- Required action
Beginning at the line with "building: none -> [112,172,141,197]", please repeat each line exactly through the end of the records below, including that first line and the last, but no pictures.
### Exercise data
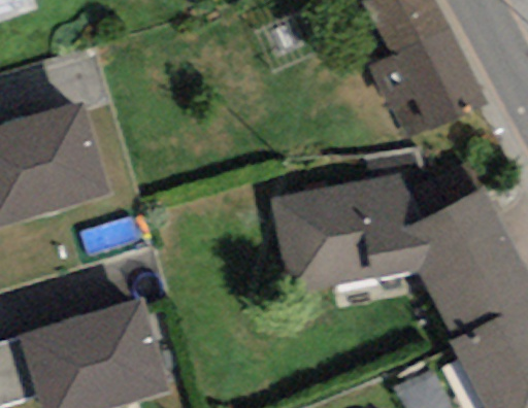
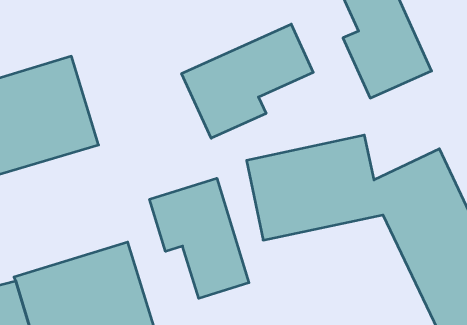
building: none -> [182,24,313,138]
building: none -> [150,178,249,298]

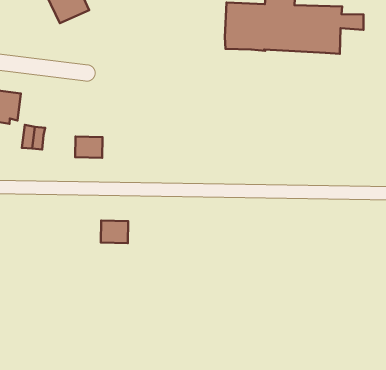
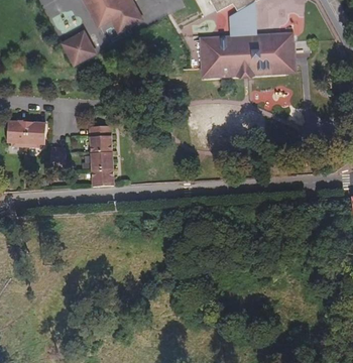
building: none -> [90,125,112,153]
building: [101,220,128,243] -> [92,168,114,187]

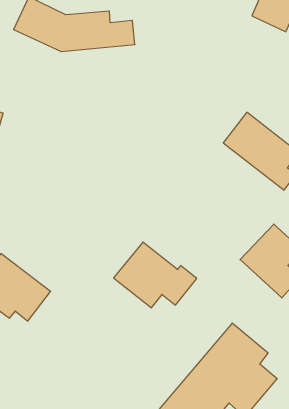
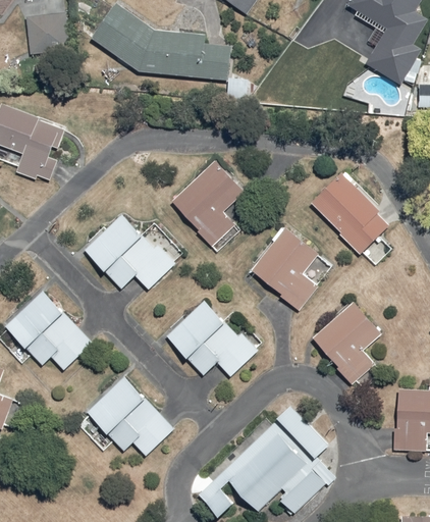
building: none -> [171,159,245,247]
building: none -> [249,227,331,309]
building: none -> [86,213,174,289]
building: none -> [73,376,173,455]

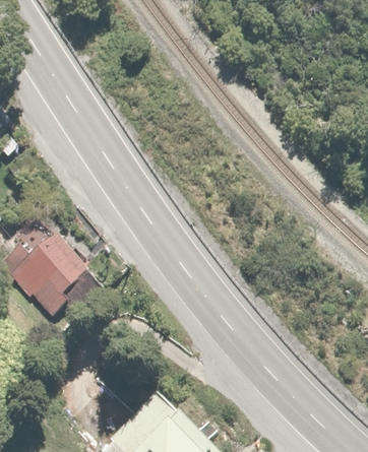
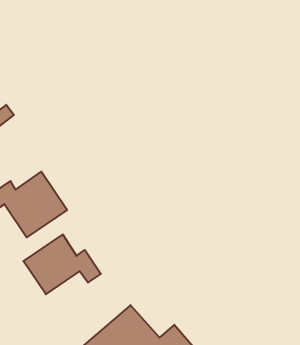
building: none -> [23,234,101,294]

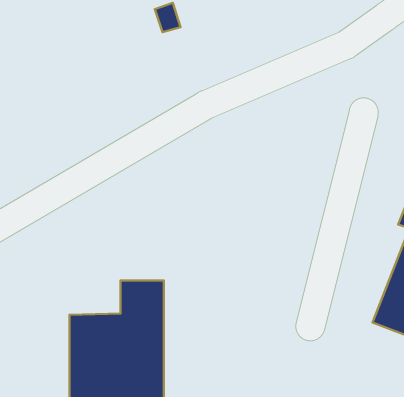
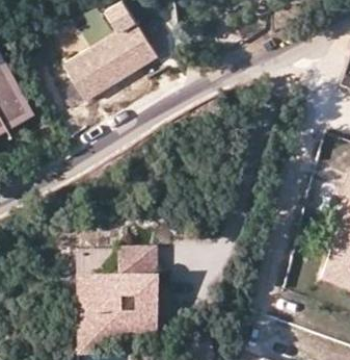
building: none -> [65,19,160,98]

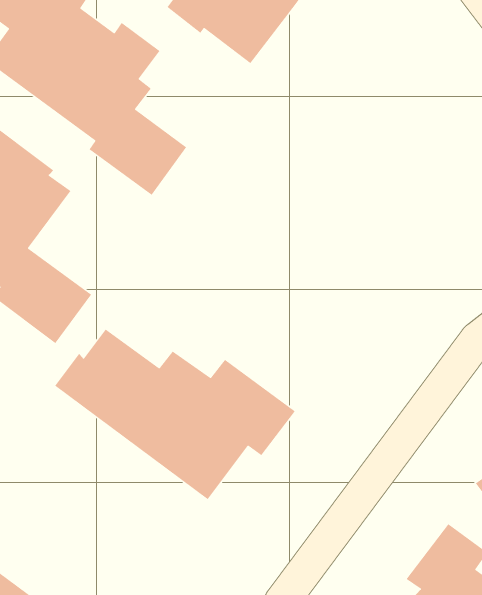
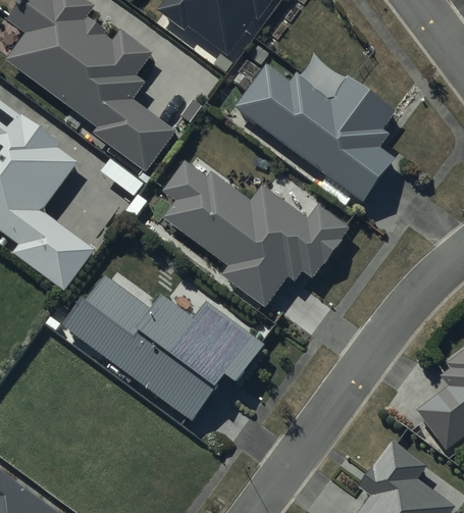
building: none -> [235,65,397,206]
building: none -> [163,162,350,309]

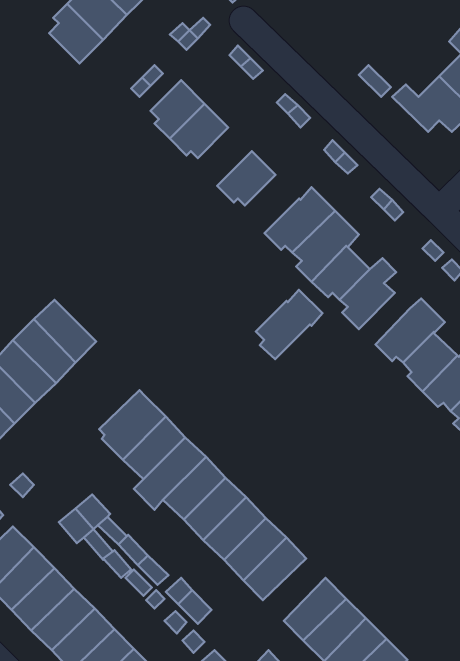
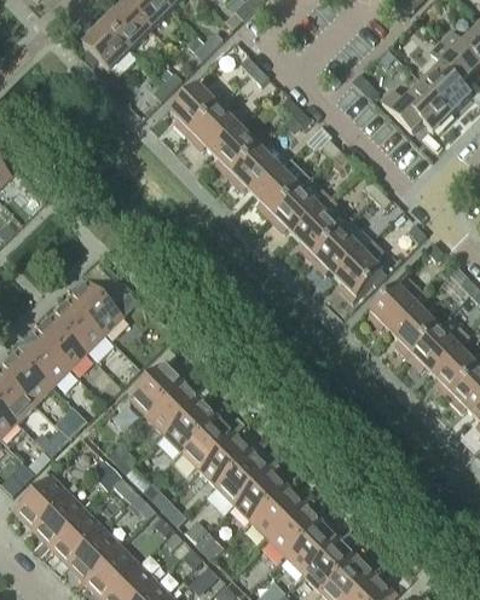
building: none -> [213,128,260,179]
building: [256,290,322,359] -> [254,160,312,220]
building: none -> [270,503,324,558]

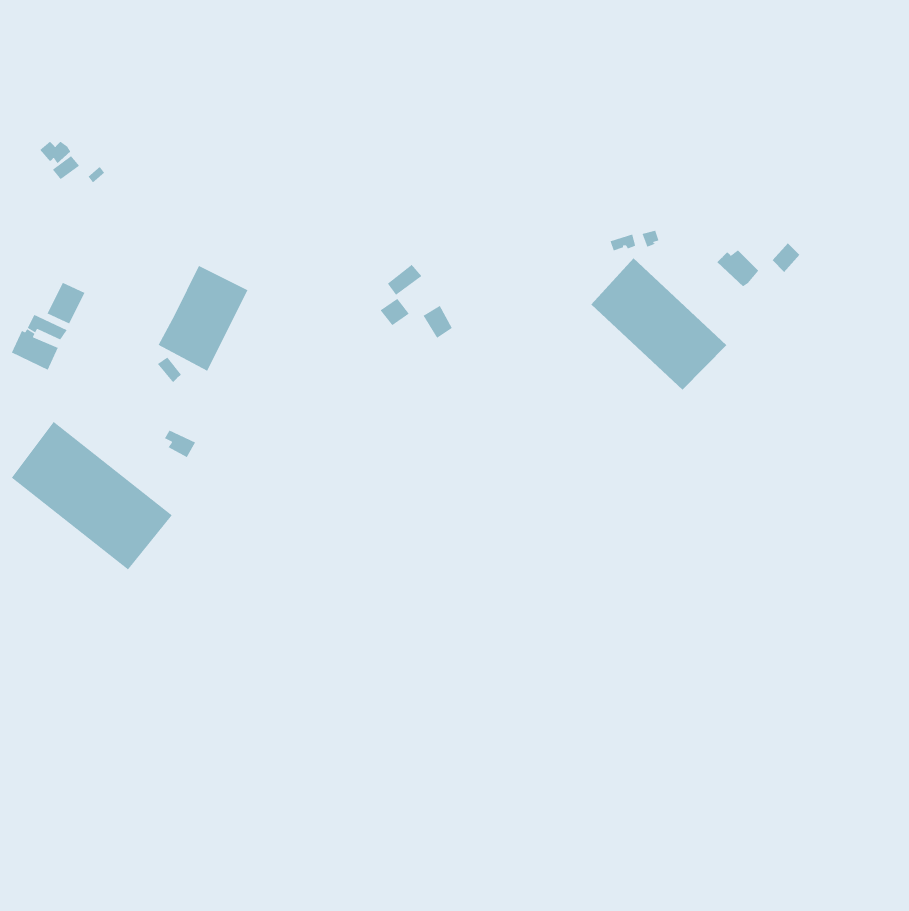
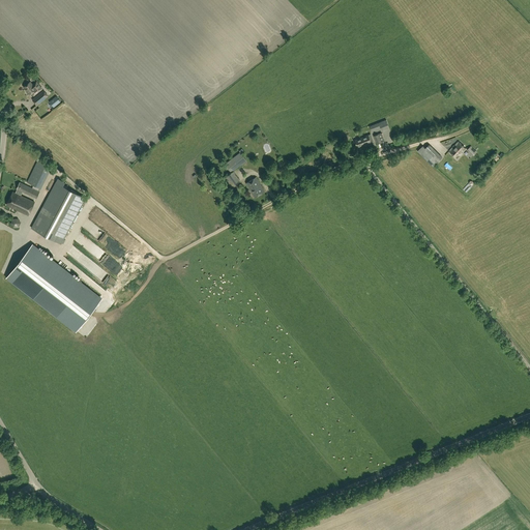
building: [591,258,727,391] -> none
building: [158,265,249,372] -> [31,182,84,244]

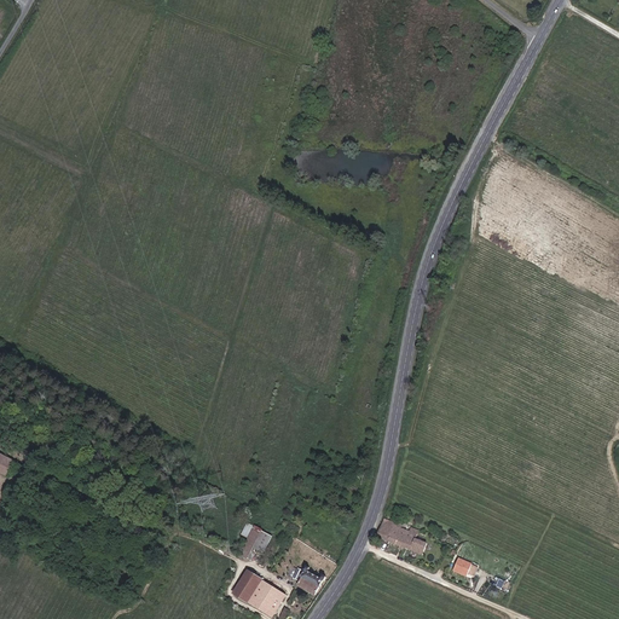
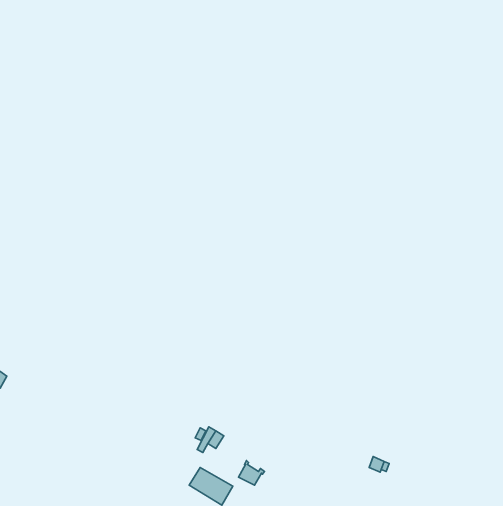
building: [375,520,424,555] -> none

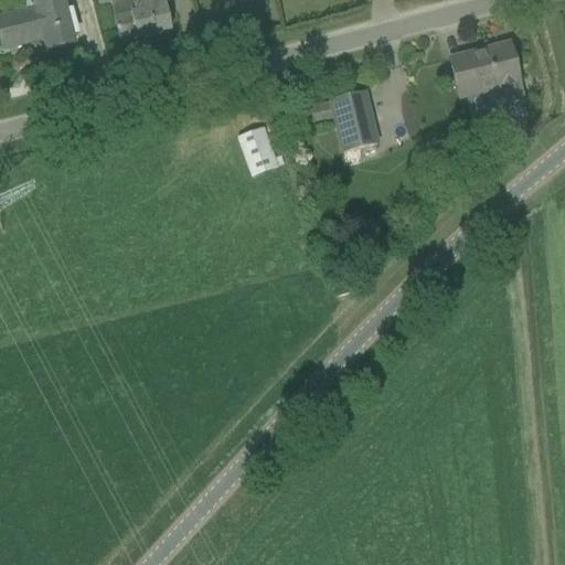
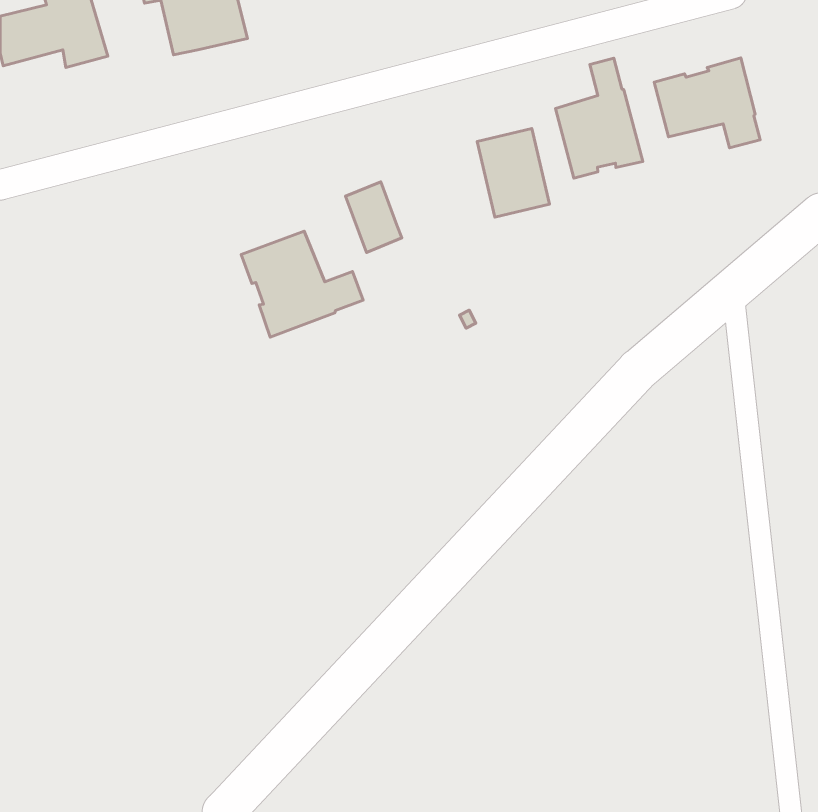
building: none -> [556,58,643,178]
building: none -> [241,231,363,337]

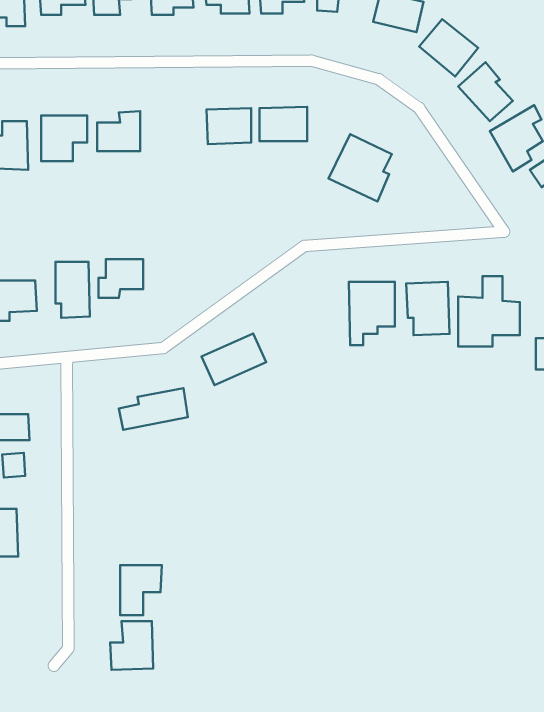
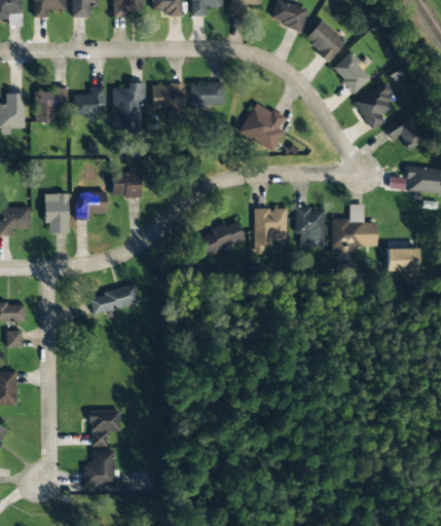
building: none -> [112,83,144,132]
building: none -> [112,172,141,197]
building: [202,334,266,385] -> [199,220,246,257]

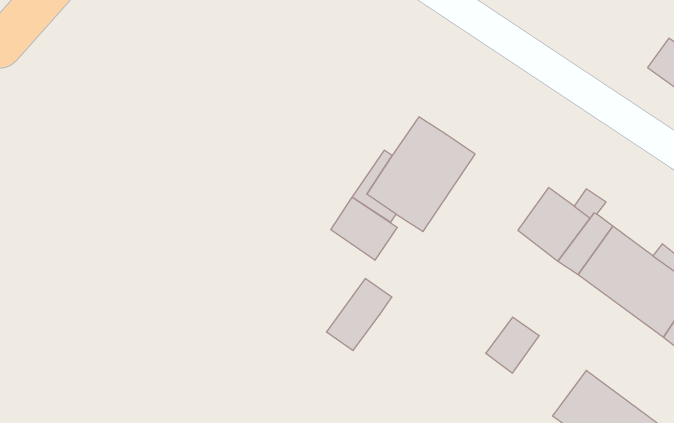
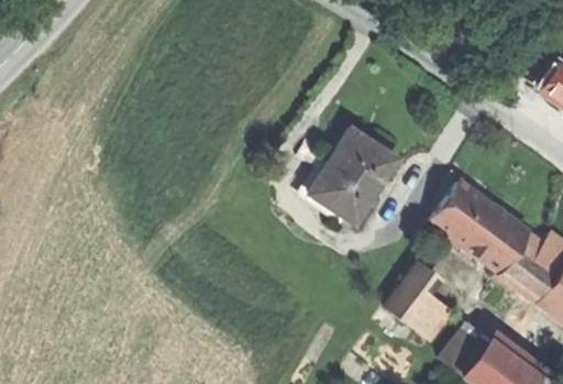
building: [331,197,397,260] -> none
building: [326,279,392,351] -> [385,263,439,322]
building: none -> [440,320,489,374]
######
- Task output
building: none -> [112,172,141,197]
building: [202,334,266,385] -> [199,220,246,257]

building: [331,197,397,260] -> none
building: [326,279,392,351] -> [385,263,439,322]
building: none -> [440,320,489,374]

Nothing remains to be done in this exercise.